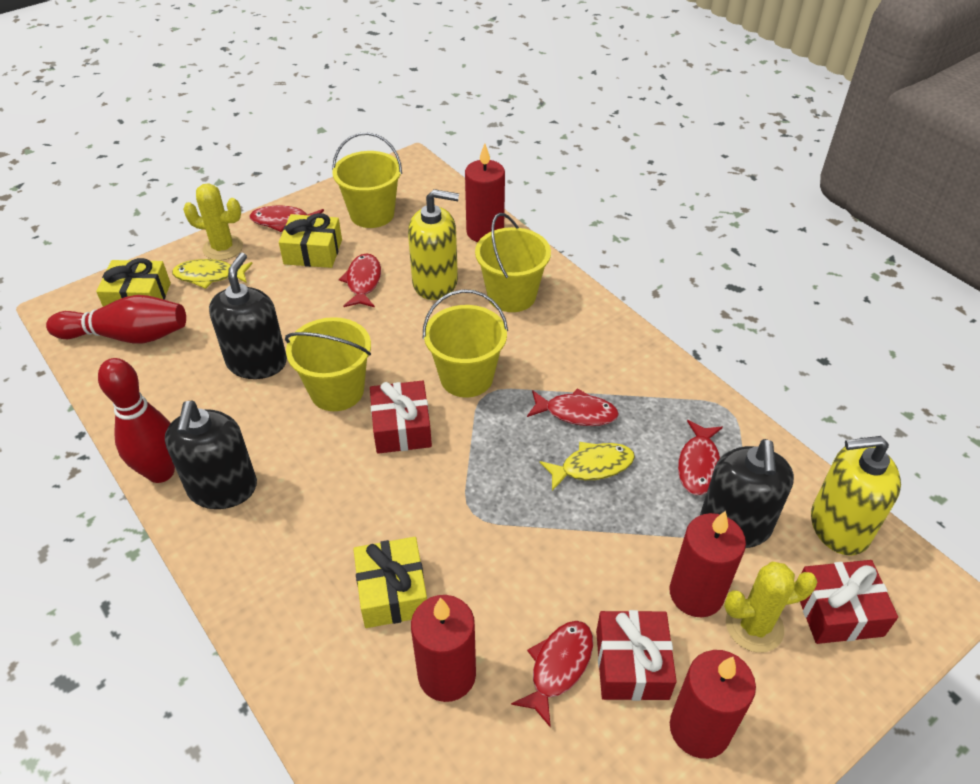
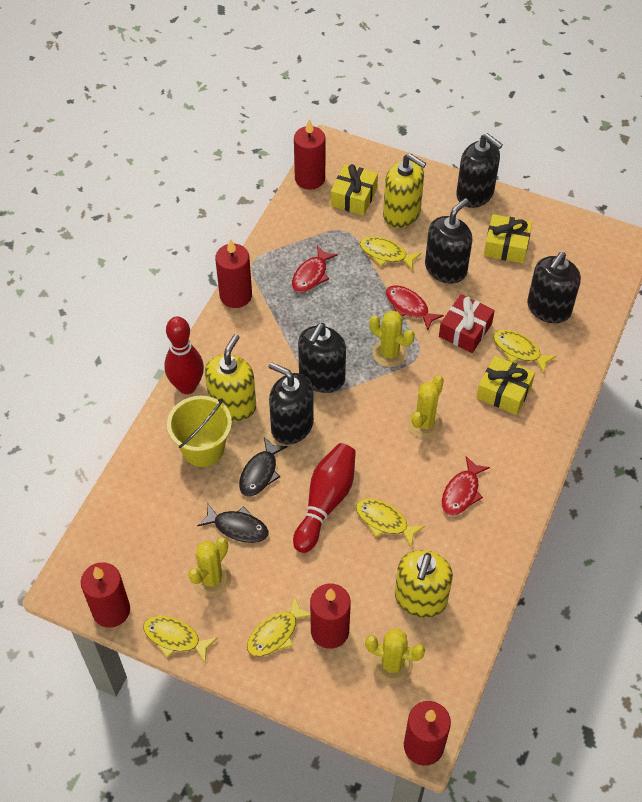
black fish: none = 0 -> [197,504,269,543] [239,437,288,497] = 2
black soap dispenser: [165,400,257,509] [209,253,287,379] [700,439,794,548] = 3 -> [268,362,314,445] [298,323,346,393] [425,198,472,283] [456,133,503,208] [527,252,581,323] = 5
red candle: [411,595,476,702] [465,143,505,242] [670,511,746,617] [670,650,756,759] = 4 -> [81,562,130,628] [215,239,252,308] [294,119,325,190] [310,584,351,649] [404,701,451,766] = 5
red fish: [249,206,324,232] [339,253,381,307] [511,621,593,727] [527,388,619,426] [678,420,723,495] = 5 -> [292,245,338,293] [386,285,444,330] [442,456,490,516] = 3
red gift: [370,381,432,454] [596,610,677,701] [800,560,898,644] = 3 -> [439,294,495,353] = 1
yellow bucket: [285,317,371,411] [332,132,402,228] [423,289,508,397] [475,213,551,312] = 4 -> [167,396,232,467] = 1
yellow cactus: [183,183,243,261] [724,562,817,653] = 2 -> [188,537,231,597] [365,628,425,684] [369,310,415,367] [407,376,444,438] = 4
yellow fish: [172,259,253,289] [540,442,635,491] = 2 -> [143,616,218,663] [247,596,310,657] [356,499,425,547] [360,237,422,271] [493,330,557,373] = 5
yellow soap dispenser: [408,189,459,300] [811,436,901,556] = 2 -> [205,334,256,421] [383,153,426,228] [395,550,453,618] = 3

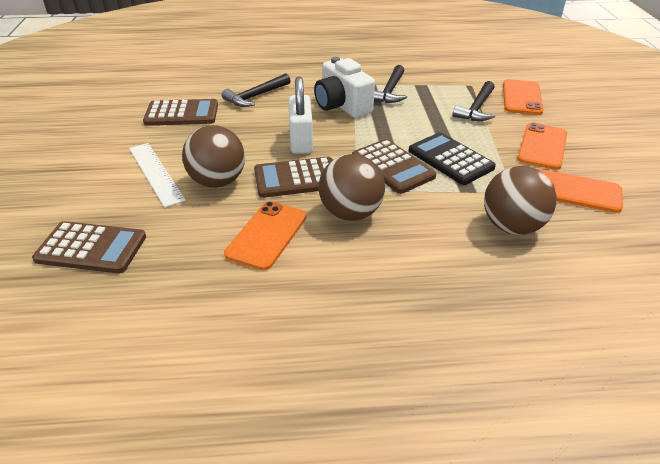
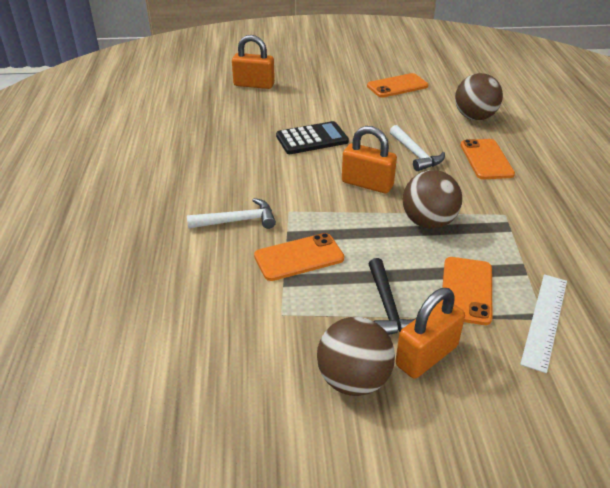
black hammer: [222,73,291,107] [374,65,407,103] [453,81,495,121] = 3 -> [368,258,417,335] = 1
brown calculator: [32,221,146,273] [143,99,218,126] [254,157,333,198] [352,139,436,194] = 4 -> none = 0
orange padlock: none = 0 -> [232,35,275,89] [342,126,397,193] [395,288,465,379] = 3
white camera: [314,57,375,118] = 1 -> none = 0
white hammer: none = 0 -> [187,198,276,229] [390,125,445,171] = 2
white padlock: [289,77,313,154] = 1 -> none = 0

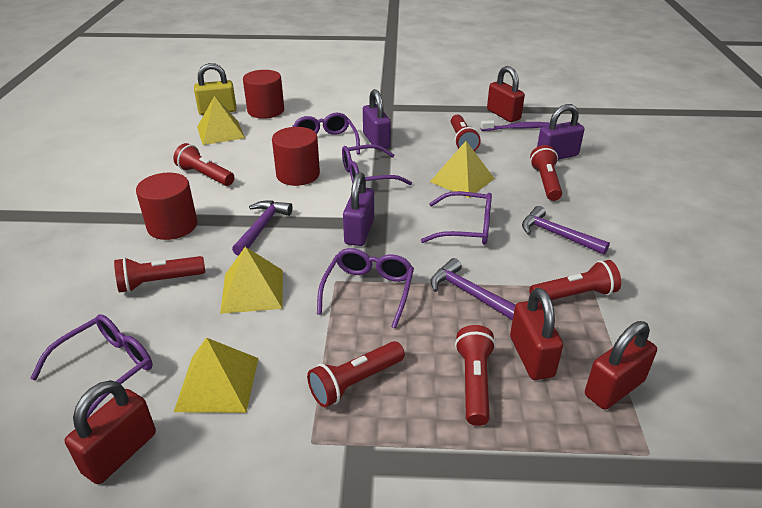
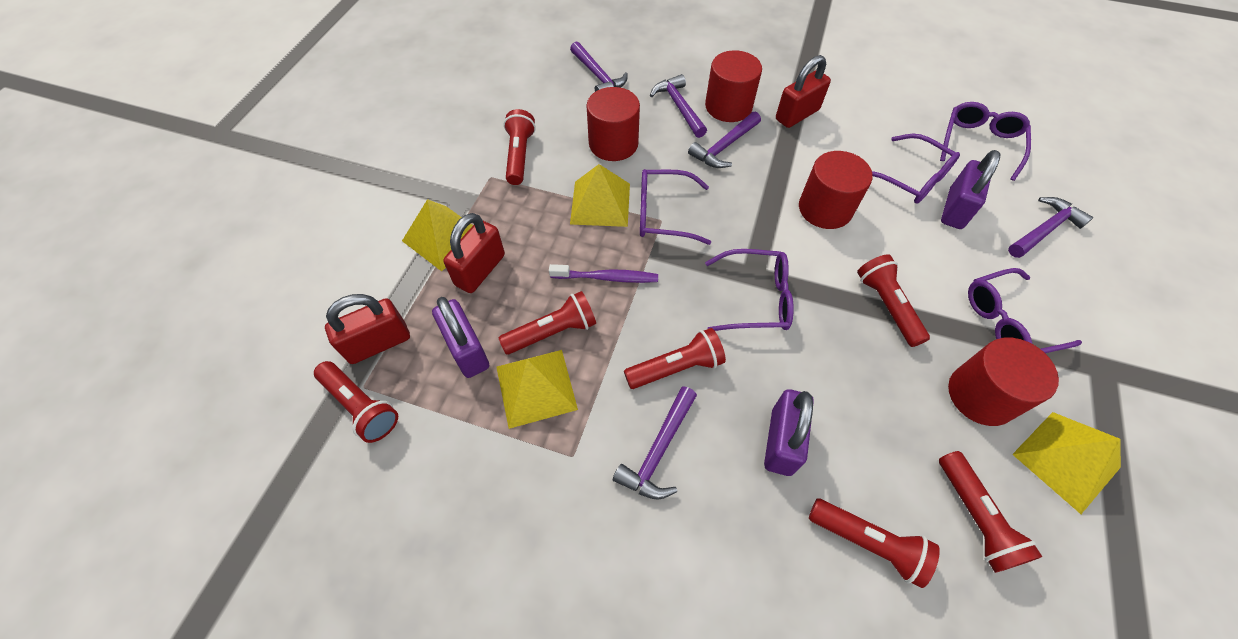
purple hammer: [232,201,293,256] [431,258,516,320] [522,206,610,255] = 3 -> [570,41,628,92] [613,386,697,500] [650,74,707,138] [688,111,761,168] [1008,197,1093,258] = 5
red cylinder: [136,173,197,240] [243,70,284,119] [272,127,320,186] = 3 -> [587,87,640,161] [705,50,762,122] [799,151,872,229] [948,338,1059,426] = 4
red padlock: [65,380,156,484] [487,66,525,122] [510,288,563,380] [585,321,657,410] = 4 -> [325,294,410,364] [443,213,505,293] [776,55,831,128] = 3
yellow padlock: [194,63,237,115] = 1 -> none = 0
++++++++++
For this exercise, print all of the entries exactly as they appear, but without pictures.

Response area —
black fish: none = 0 -> [197,504,269,543] [239,437,288,497] = 2
black soap dispenser: [165,400,257,509] [209,253,287,379] [700,439,794,548] = 3 -> [268,362,314,445] [298,323,346,393] [425,198,472,283] [456,133,503,208] [527,252,581,323] = 5
red candle: [411,595,476,702] [465,143,505,242] [670,511,746,617] [670,650,756,759] = 4 -> [81,562,130,628] [215,239,252,308] [294,119,325,190] [310,584,351,649] [404,701,451,766] = 5
red fish: [249,206,324,232] [339,253,381,307] [511,621,593,727] [527,388,619,426] [678,420,723,495] = 5 -> [292,245,338,293] [386,285,444,330] [442,456,490,516] = 3
red gift: [370,381,432,454] [596,610,677,701] [800,560,898,644] = 3 -> [439,294,495,353] = 1
yellow bucket: [285,317,371,411] [332,132,402,228] [423,289,508,397] [475,213,551,312] = 4 -> [167,396,232,467] = 1
yellow cactus: [183,183,243,261] [724,562,817,653] = 2 -> [188,537,231,597] [365,628,425,684] [369,310,415,367] [407,376,444,438] = 4
yellow fish: [172,259,253,289] [540,442,635,491] = 2 -> [143,616,218,663] [247,596,310,657] [356,499,425,547] [360,237,422,271] [493,330,557,373] = 5
yellow soap dispenser: [408,189,459,300] [811,436,901,556] = 2 -> [205,334,256,421] [383,153,426,228] [395,550,453,618] = 3

black hammer: [222,73,291,107] [374,65,407,103] [453,81,495,121] = 3 -> [368,258,417,335] = 1
brown calculator: [32,221,146,273] [143,99,218,126] [254,157,333,198] [352,139,436,194] = 4 -> none = 0
orange padlock: none = 0 -> [232,35,275,89] [342,126,397,193] [395,288,465,379] = 3
white camera: [314,57,375,118] = 1 -> none = 0
white hammer: none = 0 -> [187,198,276,229] [390,125,445,171] = 2
white padlock: [289,77,313,154] = 1 -> none = 0

purple hammer: [232,201,293,256] [431,258,516,320] [522,206,610,255] = 3 -> [570,41,628,92] [613,386,697,500] [650,74,707,138] [688,111,761,168] [1008,197,1093,258] = 5
red cylinder: [136,173,197,240] [243,70,284,119] [272,127,320,186] = 3 -> [587,87,640,161] [705,50,762,122] [799,151,872,229] [948,338,1059,426] = 4
red padlock: [65,380,156,484] [487,66,525,122] [510,288,563,380] [585,321,657,410] = 4 -> [325,294,410,364] [443,213,505,293] [776,55,831,128] = 3
yellow padlock: [194,63,237,115] = 1 -> none = 0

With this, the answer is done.